**What to do:** Would you retype exactly the lines below, starting with the one that has "none -> black tile E8:F9 level 2" and going on through the one that has "black slope E8:F9", with no pictures and nothing else?

[Colored object listings]
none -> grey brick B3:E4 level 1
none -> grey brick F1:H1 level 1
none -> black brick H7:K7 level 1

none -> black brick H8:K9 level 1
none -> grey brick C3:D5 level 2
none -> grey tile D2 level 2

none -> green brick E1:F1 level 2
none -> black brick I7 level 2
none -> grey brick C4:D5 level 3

---

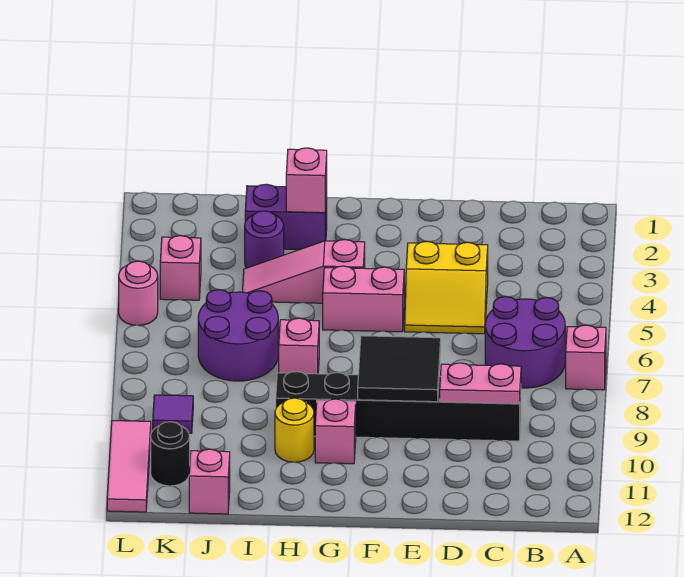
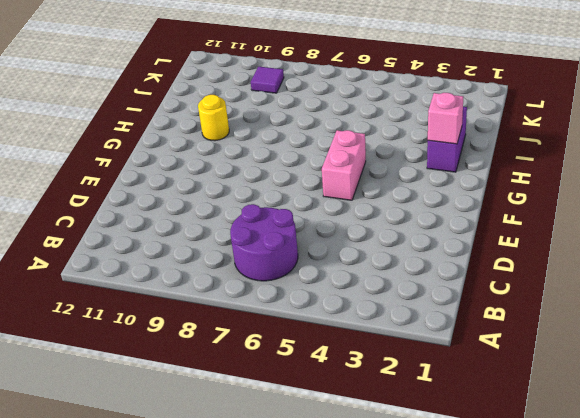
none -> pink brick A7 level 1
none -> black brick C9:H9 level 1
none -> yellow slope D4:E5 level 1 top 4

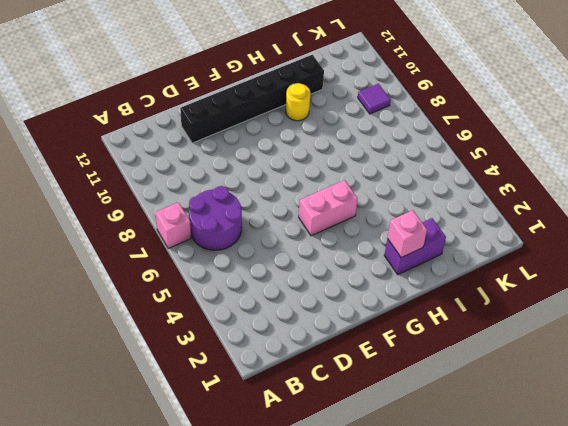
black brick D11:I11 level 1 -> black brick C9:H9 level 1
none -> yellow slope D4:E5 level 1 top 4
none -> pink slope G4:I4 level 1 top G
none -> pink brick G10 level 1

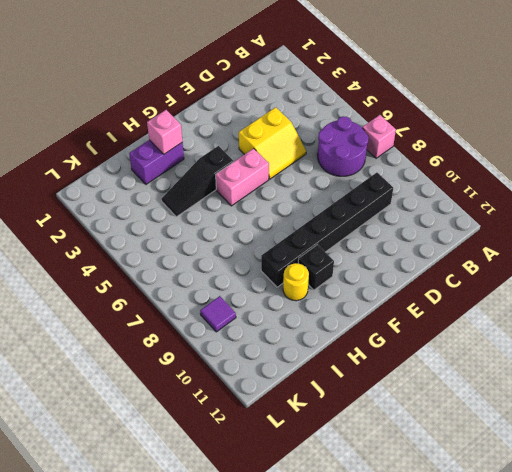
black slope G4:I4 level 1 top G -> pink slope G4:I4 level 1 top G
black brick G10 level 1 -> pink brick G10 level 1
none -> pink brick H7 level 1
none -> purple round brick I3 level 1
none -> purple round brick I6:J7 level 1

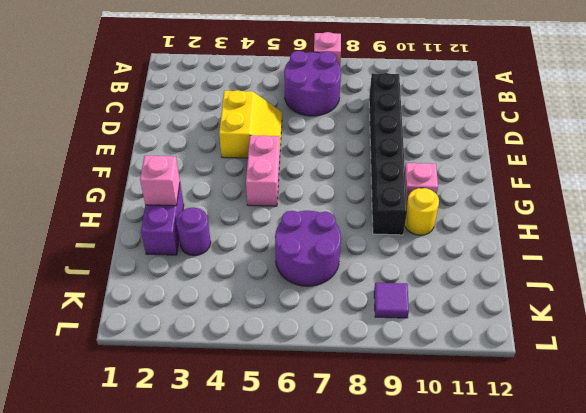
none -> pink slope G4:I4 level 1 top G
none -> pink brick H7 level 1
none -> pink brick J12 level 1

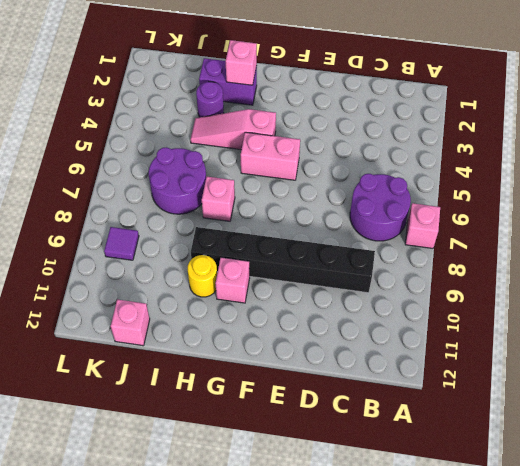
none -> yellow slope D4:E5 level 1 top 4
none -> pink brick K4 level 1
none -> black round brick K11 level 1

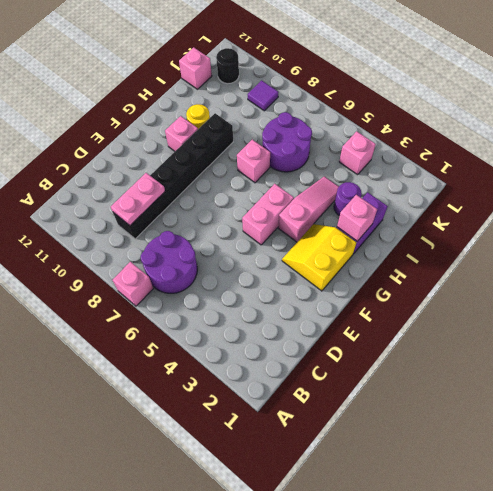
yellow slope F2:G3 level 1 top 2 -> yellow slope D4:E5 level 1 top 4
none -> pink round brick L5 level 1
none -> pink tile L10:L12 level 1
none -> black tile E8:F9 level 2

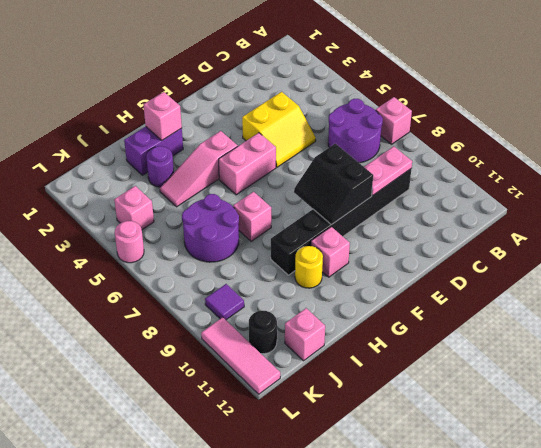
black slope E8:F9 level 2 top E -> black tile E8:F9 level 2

**Written solution:**
none -> black tile E8:F9 level 2

black slope E8:F9 level 2 top E -> black tile E8:F9 level 2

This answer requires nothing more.